_What to produce_. Leave out the images and repeat every entry below exactly.
***** Supplied entries *****
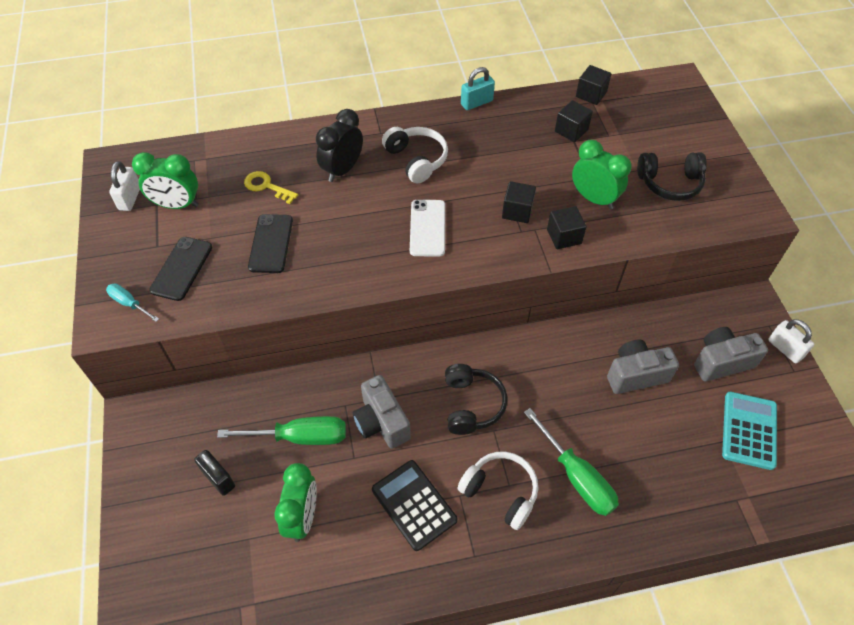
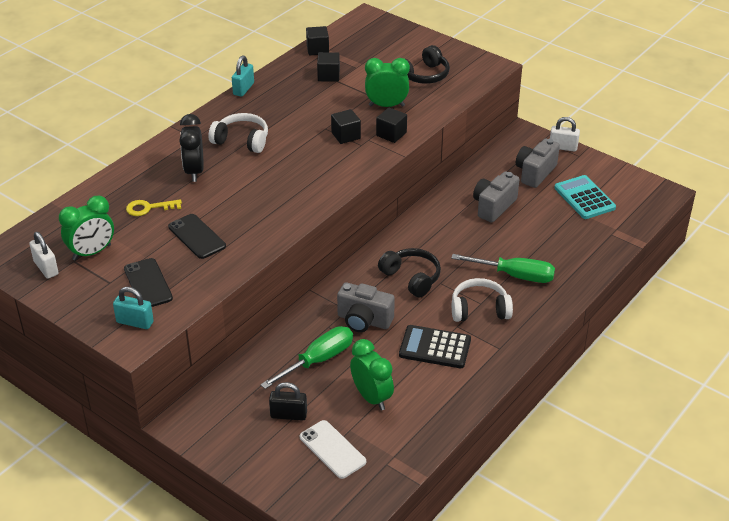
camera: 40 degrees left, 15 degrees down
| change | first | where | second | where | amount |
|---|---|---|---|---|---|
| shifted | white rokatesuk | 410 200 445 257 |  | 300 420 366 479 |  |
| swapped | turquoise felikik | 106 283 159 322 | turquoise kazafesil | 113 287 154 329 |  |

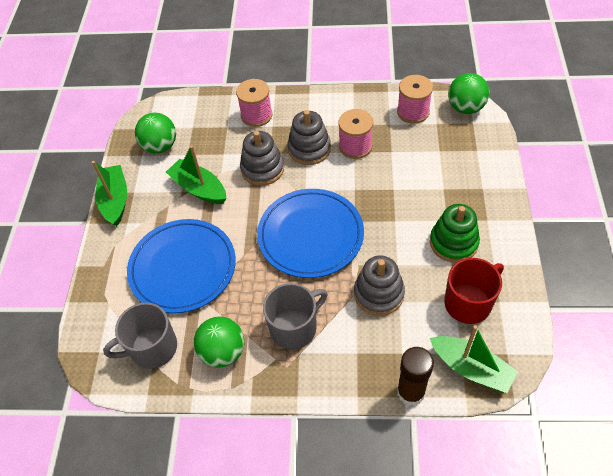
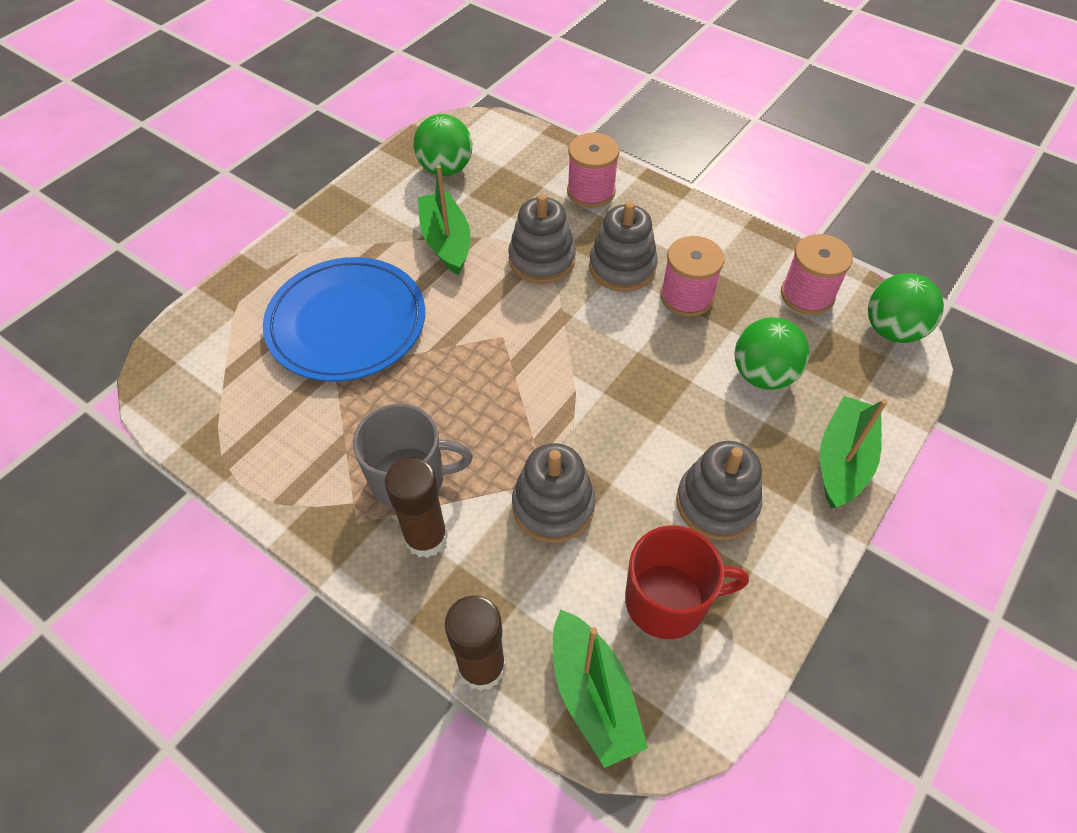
camera: 30 degrees right, 0 degrees up
| change | first | where | second | where | amount |
|---|---|---|---|---|---|
| shifted | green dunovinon | 92 161 127 226 |  | 820 396 888 508 |  |
| gone | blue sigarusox | 257 189 364 278 |  |  |  |
| repainted | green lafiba | 430 204 480 263 | grey lafiba | 676 441 762 540 |  |
| gone | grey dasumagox | 103 302 177 369 |  |  |  |
| shifted | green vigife | 194 316 244 368 |  | 734 317 810 390 |  |
| new |  |  | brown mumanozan | 385 458 448 558 |  |

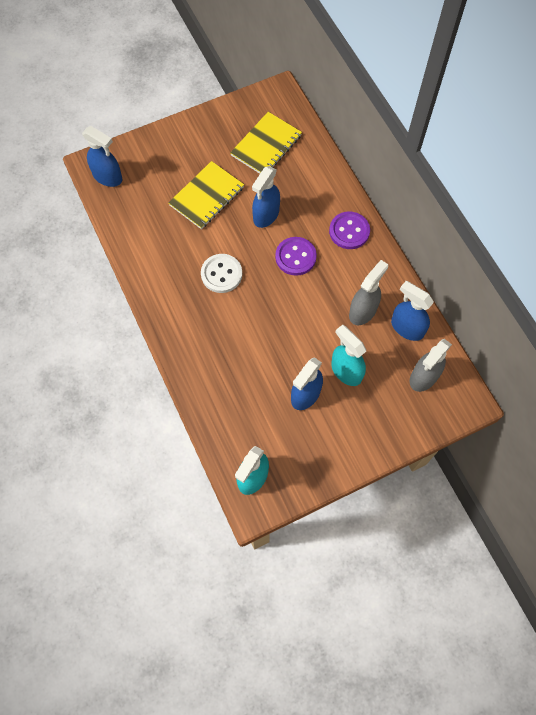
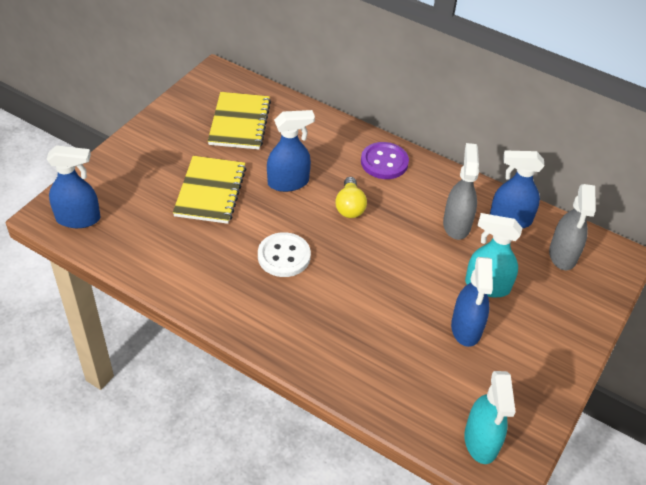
camera: 35 degrees left, 20 degrees down
| change | first | where | second | where | amount |
|---|---|---|---|---|---|
| rotated | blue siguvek | 252 166 280 228 |  | 267 110 315 192 | 105 degrees counterclockwise |
| swapped | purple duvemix | 275 237 317 276 | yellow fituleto | 335 177 367 218 |  |

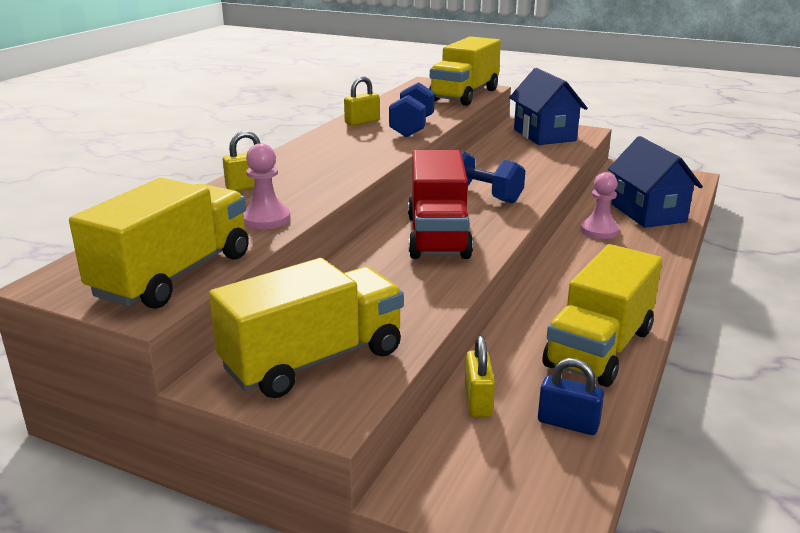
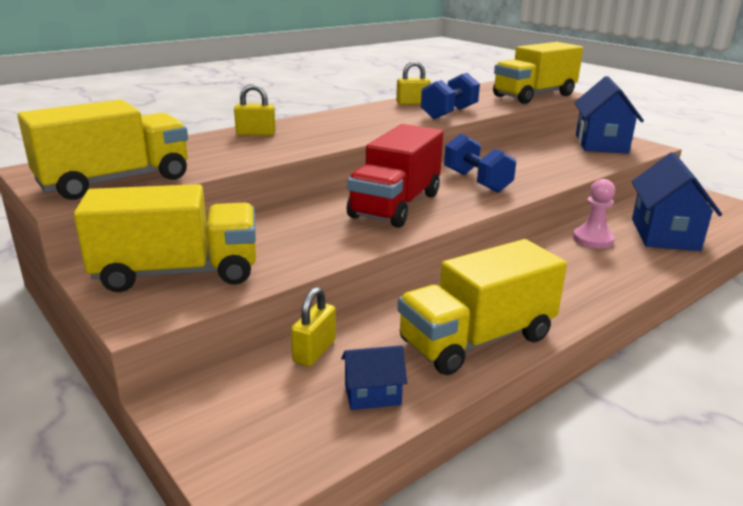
camera: 25 degrees right, 0 degrees up
| change | first | where | second | where | amount |
|---|---|---|---|---|---|
| gone | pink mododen | 243 143 290 230 |  |  |  |
| swapped | blue kazafesil | 538 358 604 435 | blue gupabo | 341 345 407 410 |  |

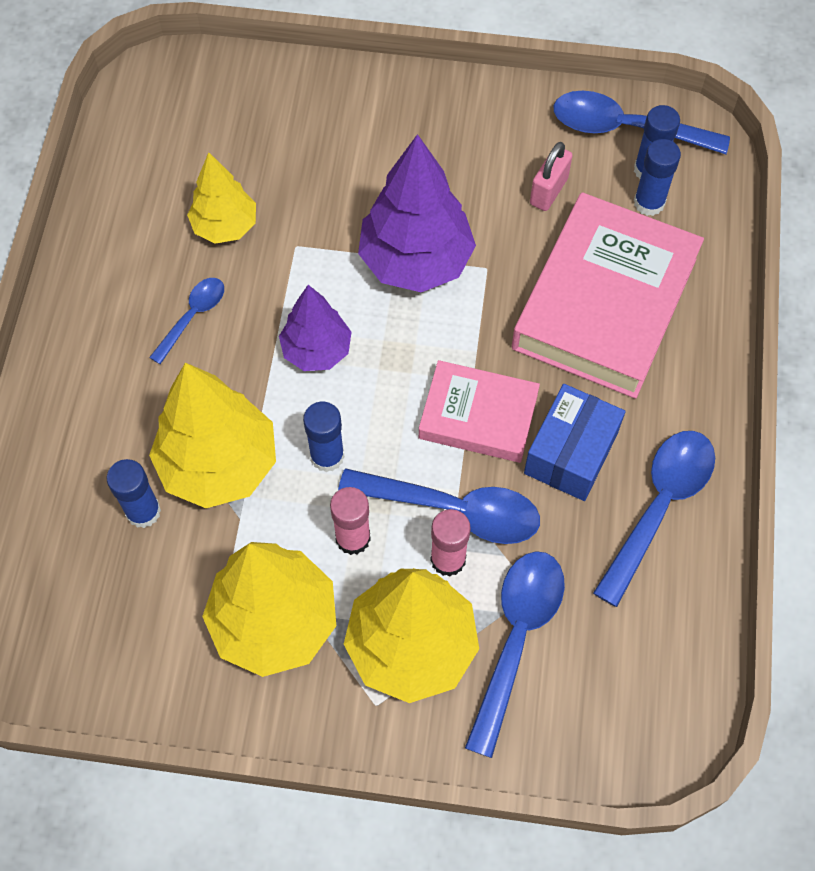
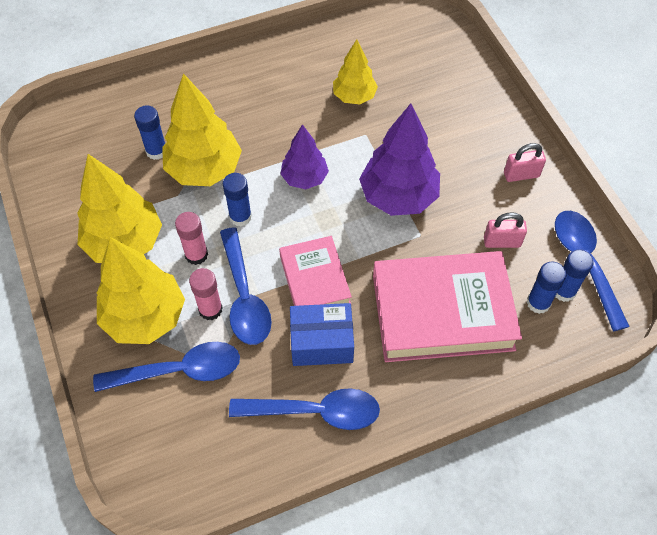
camera: 60 degrees right, 5 degrees down
| change | first | where | second | where | amount |
|---|---|---|---|---|---|
| gone | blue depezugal | 149 278 224 364 |  |  |  |
| new |  |  | pink kazafesil | 504 143 546 182 |  |

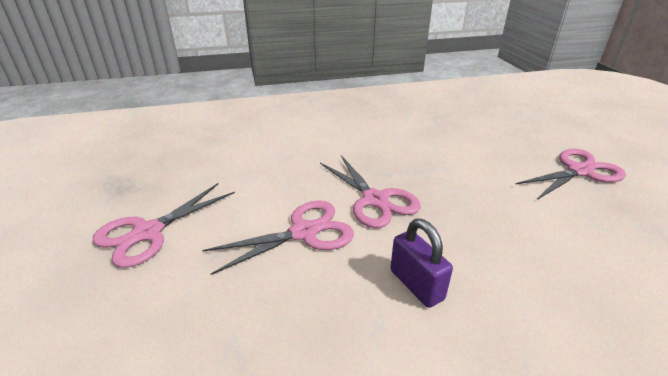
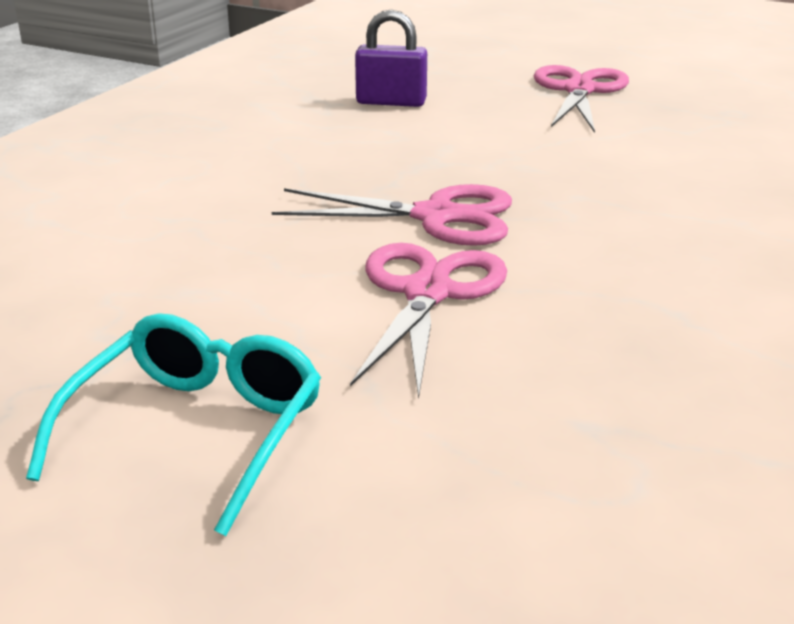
camera: 50 degrees left, 5 degrees down
| change | first | where | second | where | amount |
|---|---|---|---|---|---|
| swapped | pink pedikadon | 92 183 235 268 | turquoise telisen | 26 313 321 536 |  |
| shifted | purple kazafesil | 390 219 453 308 |  | 355 10 427 107 |  |

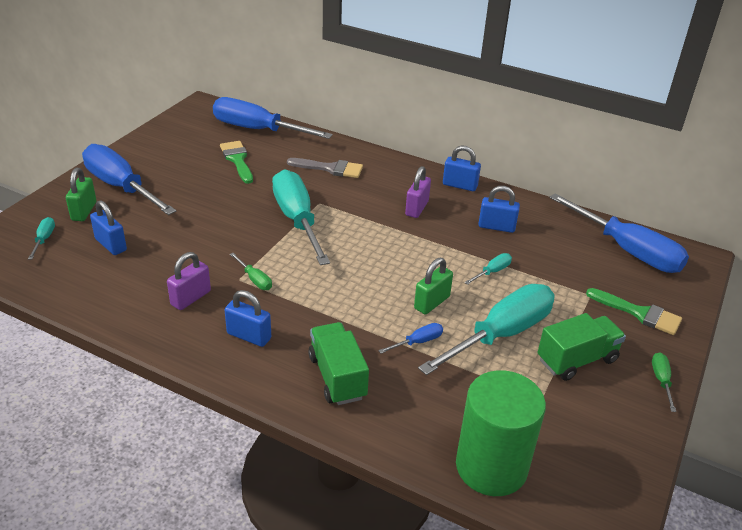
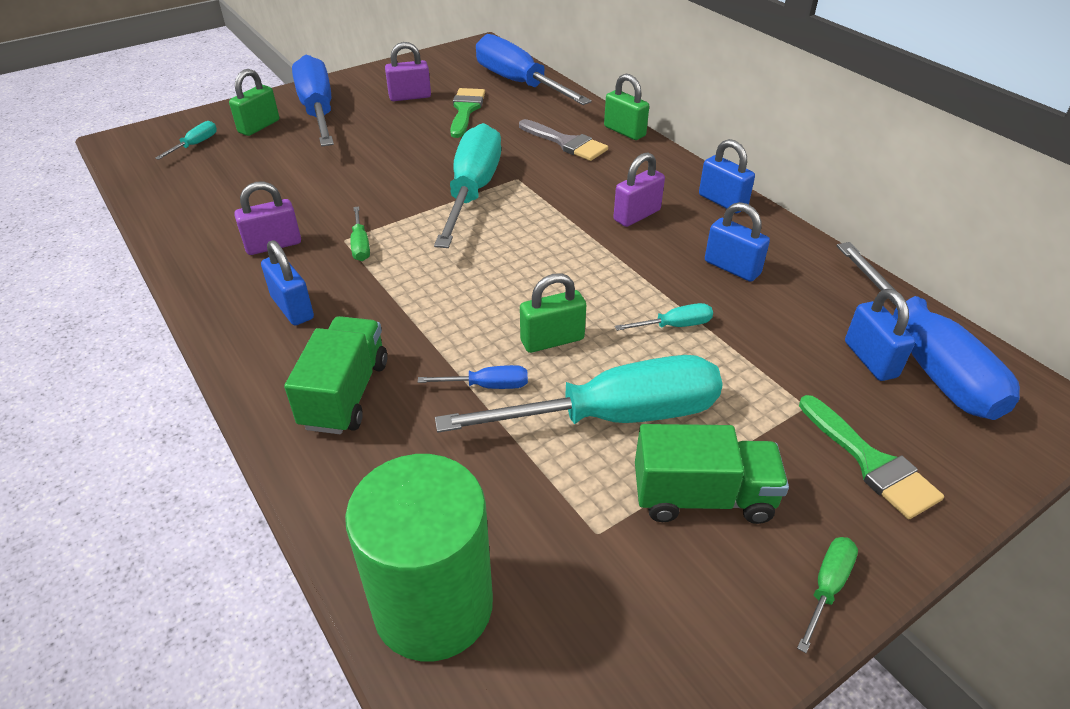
camera: 30 degrees right, 5 degrees up
| change | first | where | second | where | amount |
|---|---|---|---|---|---|
| shifted | blue kazafesil | 90 200 127 255 |  | 845 289 915 381 |  |
| new |  |  | purple kazafesil | 385 42 431 101 |  |
| new |  |  | green kazafesil | 604 74 649 140 |  |

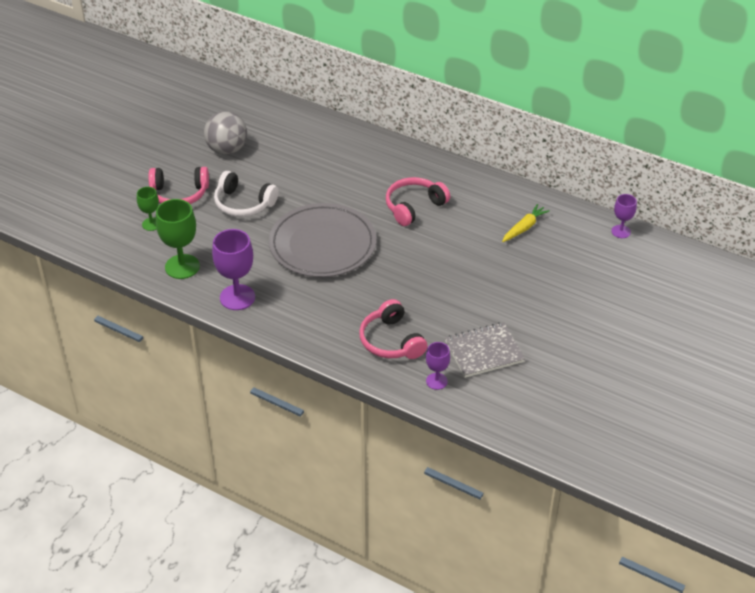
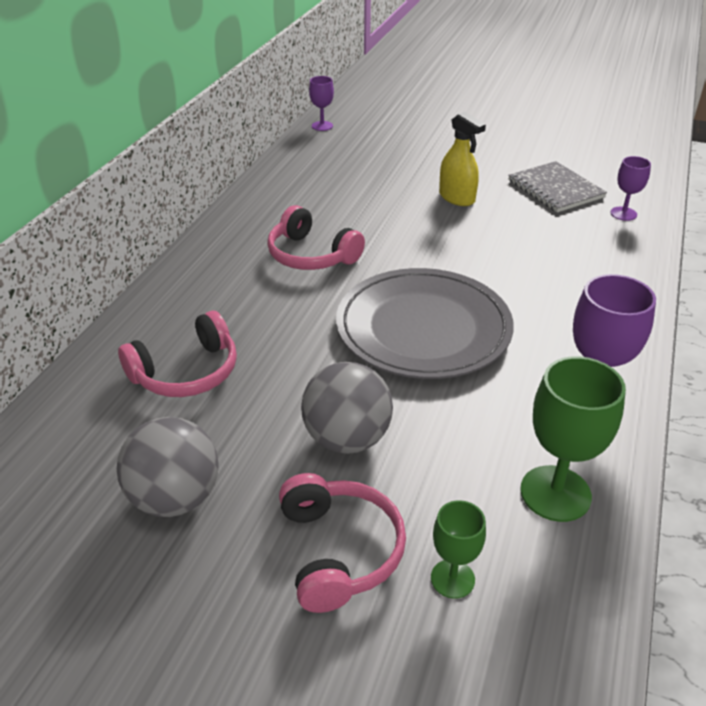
camera: 100 degrees left, 5 degrees down
| change | first | where | second | where | amount |
|---|---|---|---|---|---|
| swapped | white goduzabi | 214 171 279 217 | grey vigife | 301 362 393 454 |  |
| gone | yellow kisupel | 502 204 550 242 |  |  |  |
| shifted | pink goduzabi | 359 299 428 359 |  | 118 311 237 397 |  |
| new |  |  | yellow siguvek | 439 112 486 206 |  |

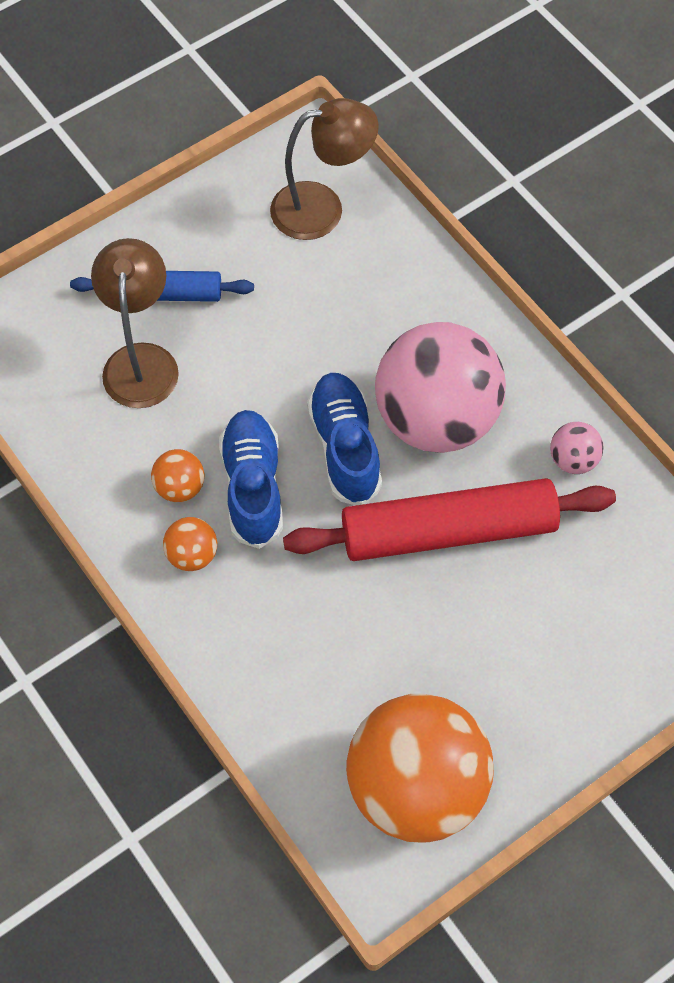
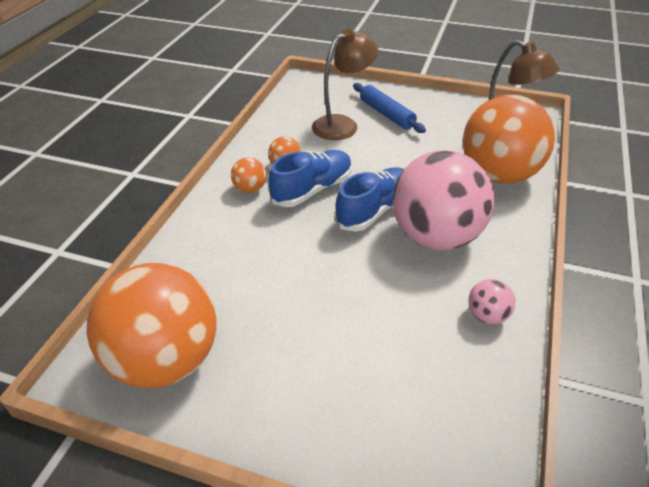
camera: 55 degrees right, 20 degrees down
| change | first | where | second | where | amount |
|---|---|---|---|---|---|
| gone | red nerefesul | 283 478 616 561 |  |  |  |
| new |  |  | orange vigife | 463 95 555 184 |  |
*****
_The answer_.
camera: 40 degrees left, 15 degrees down
| change | first | where | second | where | amount |
|---|---|---|---|---|---|
| shifted | white rokatesuk | 410 200 445 257 |  | 300 420 366 479 |  |
| swapped | turquoise felikik | 106 283 159 322 | turquoise kazafesil | 113 287 154 329 |  |

camera: 30 degrees right, 0 degrees up
| change | first | where | second | where | amount |
|---|---|---|---|---|---|
| shifted | green dunovinon | 92 161 127 226 |  | 820 396 888 508 |  |
| gone | blue sigarusox | 257 189 364 278 |  |  |  |
| repainted | green lafiba | 430 204 480 263 | grey lafiba | 676 441 762 540 |  |
| gone | grey dasumagox | 103 302 177 369 |  |  |  |
| shifted | green vigife | 194 316 244 368 |  | 734 317 810 390 |  |
| new |  |  | brown mumanozan | 385 458 448 558 |  |

camera: 35 degrees left, 20 degrees down
| change | first | where | second | where | amount |
|---|---|---|---|---|---|
| rotated | blue siguvek | 252 166 280 228 |  | 267 110 315 192 | 105 degrees counterclockwise |
| swapped | purple duvemix | 275 237 317 276 | yellow fituleto | 335 177 367 218 |  |

camera: 25 degrees right, 0 degrees up
| change | first | where | second | where | amount |
|---|---|---|---|---|---|
| gone | pink mododen | 243 143 290 230 |  |  |  |
| swapped | blue kazafesil | 538 358 604 435 | blue gupabo | 341 345 407 410 |  |

camera: 60 degrees right, 5 degrees down
| change | first | where | second | where | amount |
|---|---|---|---|---|---|
| gone | blue depezugal | 149 278 224 364 |  |  |  |
| new |  |  | pink kazafesil | 504 143 546 182 |  |

camera: 50 degrees left, 5 degrees down
| change | first | where | second | where | amount |
|---|---|---|---|---|---|
| swapped | pink pedikadon | 92 183 235 268 | turquoise telisen | 26 313 321 536 |  |
| shifted | purple kazafesil | 390 219 453 308 |  | 355 10 427 107 |  |

camera: 30 degrees right, 5 degrees up
| change | first | where | second | where | amount |
|---|---|---|---|---|---|
| shifted | blue kazafesil | 90 200 127 255 |  | 845 289 915 381 |  |
| new |  |  | purple kazafesil | 385 42 431 101 |  |
| new |  |  | green kazafesil | 604 74 649 140 |  |

camera: 100 degrees left, 5 degrees down
| change | first | where | second | where | amount |
|---|---|---|---|---|---|
| swapped | white goduzabi | 214 171 279 217 | grey vigife | 301 362 393 454 |  |
| gone | yellow kisupel | 502 204 550 242 |  |  |  |
| shifted | pink goduzabi | 359 299 428 359 |  | 118 311 237 397 |  |
| new |  |  | yellow siguvek | 439 112 486 206 |  |

camera: 55 degrees right, 20 degrees down
| change | first | where | second | where | amount |
|---|---|---|---|---|---|
| gone | red nerefesul | 283 478 616 561 |  |  |  |
| new |  |  | orange vigife | 463 95 555 184 |  |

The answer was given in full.